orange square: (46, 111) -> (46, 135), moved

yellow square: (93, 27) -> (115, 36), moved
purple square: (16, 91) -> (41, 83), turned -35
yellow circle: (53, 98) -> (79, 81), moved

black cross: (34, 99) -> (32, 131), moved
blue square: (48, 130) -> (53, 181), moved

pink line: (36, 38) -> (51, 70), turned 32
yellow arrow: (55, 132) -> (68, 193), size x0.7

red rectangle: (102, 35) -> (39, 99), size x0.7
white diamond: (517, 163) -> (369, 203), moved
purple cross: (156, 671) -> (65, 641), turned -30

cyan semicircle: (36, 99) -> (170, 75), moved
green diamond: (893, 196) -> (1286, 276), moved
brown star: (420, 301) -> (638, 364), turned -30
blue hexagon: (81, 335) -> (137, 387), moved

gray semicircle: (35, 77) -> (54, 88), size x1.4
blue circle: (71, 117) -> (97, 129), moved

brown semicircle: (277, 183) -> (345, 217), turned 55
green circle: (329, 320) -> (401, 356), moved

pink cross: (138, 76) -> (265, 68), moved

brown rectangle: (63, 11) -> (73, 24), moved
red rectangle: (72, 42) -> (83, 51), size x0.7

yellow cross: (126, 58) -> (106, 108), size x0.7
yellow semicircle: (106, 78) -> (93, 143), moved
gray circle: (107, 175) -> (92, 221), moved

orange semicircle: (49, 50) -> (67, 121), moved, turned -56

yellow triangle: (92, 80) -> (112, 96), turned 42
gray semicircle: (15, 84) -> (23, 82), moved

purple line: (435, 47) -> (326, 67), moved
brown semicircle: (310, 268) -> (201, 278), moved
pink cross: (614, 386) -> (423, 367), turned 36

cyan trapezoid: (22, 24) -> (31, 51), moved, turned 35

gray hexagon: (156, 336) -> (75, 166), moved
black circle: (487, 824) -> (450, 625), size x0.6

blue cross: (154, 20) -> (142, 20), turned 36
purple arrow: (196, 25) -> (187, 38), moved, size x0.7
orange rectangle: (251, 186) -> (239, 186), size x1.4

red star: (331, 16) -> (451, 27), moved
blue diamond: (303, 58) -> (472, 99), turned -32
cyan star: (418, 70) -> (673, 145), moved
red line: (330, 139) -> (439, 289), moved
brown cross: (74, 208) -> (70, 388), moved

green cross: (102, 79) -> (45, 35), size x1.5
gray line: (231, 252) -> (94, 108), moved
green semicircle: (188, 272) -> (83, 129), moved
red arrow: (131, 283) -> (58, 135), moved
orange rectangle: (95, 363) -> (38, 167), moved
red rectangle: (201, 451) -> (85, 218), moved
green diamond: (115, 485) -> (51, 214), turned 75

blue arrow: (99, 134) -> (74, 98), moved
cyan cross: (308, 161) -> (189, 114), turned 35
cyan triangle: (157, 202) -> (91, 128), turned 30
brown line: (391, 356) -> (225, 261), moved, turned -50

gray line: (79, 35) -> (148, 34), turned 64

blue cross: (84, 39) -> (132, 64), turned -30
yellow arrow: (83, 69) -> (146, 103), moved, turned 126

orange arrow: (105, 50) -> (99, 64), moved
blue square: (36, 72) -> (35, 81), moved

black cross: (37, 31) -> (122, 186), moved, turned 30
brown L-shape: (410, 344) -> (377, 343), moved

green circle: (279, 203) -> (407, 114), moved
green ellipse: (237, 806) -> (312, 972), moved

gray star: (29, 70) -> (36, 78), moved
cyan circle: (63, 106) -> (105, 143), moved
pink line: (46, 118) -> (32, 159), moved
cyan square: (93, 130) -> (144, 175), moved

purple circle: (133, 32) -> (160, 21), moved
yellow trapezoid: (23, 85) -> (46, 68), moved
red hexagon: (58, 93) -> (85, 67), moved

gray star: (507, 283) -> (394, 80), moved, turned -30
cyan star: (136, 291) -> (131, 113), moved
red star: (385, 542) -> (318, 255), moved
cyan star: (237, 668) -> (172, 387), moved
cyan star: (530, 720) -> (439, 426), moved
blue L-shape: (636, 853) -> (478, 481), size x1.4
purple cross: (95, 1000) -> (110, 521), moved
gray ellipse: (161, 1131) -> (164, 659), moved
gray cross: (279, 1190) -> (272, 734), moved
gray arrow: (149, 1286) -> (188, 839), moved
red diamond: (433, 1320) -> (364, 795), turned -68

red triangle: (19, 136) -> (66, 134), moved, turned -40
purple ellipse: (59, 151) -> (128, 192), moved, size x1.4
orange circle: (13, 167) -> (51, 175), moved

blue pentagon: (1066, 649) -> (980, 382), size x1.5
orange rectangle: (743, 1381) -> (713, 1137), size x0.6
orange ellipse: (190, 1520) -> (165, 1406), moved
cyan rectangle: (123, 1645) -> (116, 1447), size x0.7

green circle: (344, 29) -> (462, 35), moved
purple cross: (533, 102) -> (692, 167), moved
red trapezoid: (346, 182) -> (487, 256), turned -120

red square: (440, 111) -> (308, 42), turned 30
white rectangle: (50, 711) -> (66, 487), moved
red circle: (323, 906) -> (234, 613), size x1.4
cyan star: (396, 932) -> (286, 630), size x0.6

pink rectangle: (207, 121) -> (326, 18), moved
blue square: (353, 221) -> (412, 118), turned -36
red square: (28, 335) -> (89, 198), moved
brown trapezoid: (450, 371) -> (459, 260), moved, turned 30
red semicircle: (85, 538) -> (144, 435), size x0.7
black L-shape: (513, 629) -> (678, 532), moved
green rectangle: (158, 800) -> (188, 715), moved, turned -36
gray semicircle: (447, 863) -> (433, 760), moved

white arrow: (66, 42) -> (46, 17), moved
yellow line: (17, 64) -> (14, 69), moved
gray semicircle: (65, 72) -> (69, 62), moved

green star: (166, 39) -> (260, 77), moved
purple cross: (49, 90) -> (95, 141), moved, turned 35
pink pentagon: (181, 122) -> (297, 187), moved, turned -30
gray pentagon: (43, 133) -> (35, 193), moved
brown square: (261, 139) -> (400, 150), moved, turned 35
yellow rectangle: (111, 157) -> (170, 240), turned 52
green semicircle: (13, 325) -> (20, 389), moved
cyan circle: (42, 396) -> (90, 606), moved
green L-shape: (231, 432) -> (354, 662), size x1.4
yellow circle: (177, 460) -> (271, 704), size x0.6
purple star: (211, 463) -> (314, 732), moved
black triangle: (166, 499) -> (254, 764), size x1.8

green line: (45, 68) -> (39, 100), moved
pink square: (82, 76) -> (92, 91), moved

■ ■ ■ ■ ■ ■ ■

**Exercise prompt**
All the records above are to be reproduced exactly.

**The completed task**
orange square: (46, 111) -> (46, 135), moved

yellow square: (93, 27) -> (115, 36), moved
purple square: (16, 91) -> (41, 83), turned -35
yellow circle: (53, 98) -> (79, 81), moved

black cross: (34, 99) -> (32, 131), moved
blue square: (48, 130) -> (53, 181), moved

pink line: (36, 38) -> (51, 70), turned 32
yellow arrow: (55, 132) -> (68, 193), size x0.7

red rectangle: (102, 35) -> (39, 99), size x0.7
white diamond: (517, 163) -> (369, 203), moved
purple cross: (156, 671) -> (65, 641), turned -30

cyan semicircle: (36, 99) -> (170, 75), moved
green diamond: (893, 196) -> (1286, 276), moved
brown star: (420, 301) -> (638, 364), turned -30
blue hexagon: (81, 335) -> (137, 387), moved

gray semicircle: (35, 77) -> (54, 88), size x1.4
blue circle: (71, 117) -> (97, 129), moved

brown semicircle: (277, 183) -> (345, 217), turned 55
green circle: (329, 320) -> (401, 356), moved

pink cross: (138, 76) -> (265, 68), moved

brown rectangle: (63, 11) -> (73, 24), moved
red rectangle: (72, 42) -> (83, 51), size x0.7

yellow cross: (126, 58) -> (106, 108), size x0.7
yellow semicircle: (106, 78) -> (93, 143), moved
gray circle: (107, 175) -> (92, 221), moved

orange semicircle: (49, 50) -> (67, 121), moved, turned -56

yellow triangle: (92, 80) -> (112, 96), turned 42
gray semicircle: (15, 84) -> (23, 82), moved

purple line: (435, 47) -> (326, 67), moved
brown semicircle: (310, 268) -> (201, 278), moved
pink cross: (614, 386) -> (423, 367), turned 36

cyan trapezoid: (22, 24) -> (31, 51), moved, turned 35

gray hexagon: (156, 336) -> (75, 166), moved
black circle: (487, 824) -> (450, 625), size x0.6

blue cross: (154, 20) -> (142, 20), turned 36
purple arrow: (196, 25) -> (187, 38), moved, size x0.7
orange rectangle: (251, 186) -> (239, 186), size x1.4

red star: (331, 16) -> (451, 27), moved
blue diamond: (303, 58) -> (472, 99), turned -32
cyan star: (418, 70) -> (673, 145), moved
red line: (330, 139) -> (439, 289), moved
brown cross: (74, 208) -> (70, 388), moved

green cross: (102, 79) -> (45, 35), size x1.5
gray line: (231, 252) -> (94, 108), moved
green semicircle: (188, 272) -> (83, 129), moved
red arrow: (131, 283) -> (58, 135), moved
orange rectangle: (95, 363) -> (38, 167), moved
red rectangle: (201, 451) -> (85, 218), moved
green diamond: (115, 485) -> (51, 214), turned 75

blue arrow: (99, 134) -> (74, 98), moved
cyan cross: (308, 161) -> (189, 114), turned 35
cyan triangle: (157, 202) -> (91, 128), turned 30
brown line: (391, 356) -> (225, 261), moved, turned -50

gray line: (79, 35) -> (148, 34), turned 64

blue cross: (84, 39) -> (132, 64), turned -30
yellow arrow: (83, 69) -> (146, 103), moved, turned 126

orange arrow: (105, 50) -> (99, 64), moved
blue square: (36, 72) -> (35, 81), moved

black cross: (37, 31) -> (122, 186), moved, turned 30
brown L-shape: (410, 344) -> (377, 343), moved

green circle: (279, 203) -> (407, 114), moved
green ellipse: (237, 806) -> (312, 972), moved

gray star: (29, 70) -> (36, 78), moved
cyan circle: (63, 106) -> (105, 143), moved
pink line: (46, 118) -> (32, 159), moved
cyan square: (93, 130) -> (144, 175), moved

purple circle: (133, 32) -> (160, 21), moved
yellow trapezoid: (23, 85) -> (46, 68), moved
red hexagon: (58, 93) -> (85, 67), moved

gray star: (507, 283) -> (394, 80), moved, turned -30
cyan star: (136, 291) -> (131, 113), moved
red star: (385, 542) -> (318, 255), moved
cyan star: (237, 668) -> (172, 387), moved
cyan star: (530, 720) -> (439, 426), moved
blue L-shape: (636, 853) -> (478, 481), size x1.4
purple cross: (95, 1000) -> (110, 521), moved
gray ellipse: (161, 1131) -> (164, 659), moved
gray cross: (279, 1190) -> (272, 734), moved
gray arrow: (149, 1286) -> (188, 839), moved
red diamond: (433, 1320) -> (364, 795), turned -68

red triangle: (19, 136) -> (66, 134), moved, turned -40
purple ellipse: (59, 151) -> (128, 192), moved, size x1.4
orange circle: (13, 167) -> (51, 175), moved

blue pentagon: (1066, 649) -> (980, 382), size x1.5
orange rectangle: (743, 1381) -> (713, 1137), size x0.6
orange ellipse: (190, 1520) -> (165, 1406), moved
cyan rectangle: (123, 1645) -> (116, 1447), size x0.7

green circle: (344, 29) -> (462, 35), moved
purple cross: (533, 102) -> (692, 167), moved
red trapezoid: (346, 182) -> (487, 256), turned -120

red square: (440, 111) -> (308, 42), turned 30
white rectangle: (50, 711) -> (66, 487), moved
red circle: (323, 906) -> (234, 613), size x1.4
cyan star: (396, 932) -> (286, 630), size x0.6

pink rectangle: (207, 121) -> (326, 18), moved
blue square: (353, 221) -> (412, 118), turned -36
red square: (28, 335) -> (89, 198), moved
brown trapezoid: (450, 371) -> (459, 260), moved, turned 30
red semicircle: (85, 538) -> (144, 435), size x0.7
black L-shape: (513, 629) -> (678, 532), moved
green rectangle: (158, 800) -> (188, 715), moved, turned -36
gray semicircle: (447, 863) -> (433, 760), moved

white arrow: (66, 42) -> (46, 17), moved
yellow line: (17, 64) -> (14, 69), moved
gray semicircle: (65, 72) -> (69, 62), moved

green star: (166, 39) -> (260, 77), moved
purple cross: (49, 90) -> (95, 141), moved, turned 35
pink pentagon: (181, 122) -> (297, 187), moved, turned -30
gray pentagon: (43, 133) -> (35, 193), moved
brown square: (261, 139) -> (400, 150), moved, turned 35
yellow rectangle: (111, 157) -> (170, 240), turned 52
green semicircle: (13, 325) -> (20, 389), moved
cyan circle: (42, 396) -> (90, 606), moved
green L-shape: (231, 432) -> (354, 662), size x1.4
yellow circle: (177, 460) -> (271, 704), size x0.6
purple star: (211, 463) -> (314, 732), moved
black triangle: (166, 499) -> (254, 764), size x1.8

green line: (45, 68) -> (39, 100), moved
pink square: (82, 76) -> (92, 91), moved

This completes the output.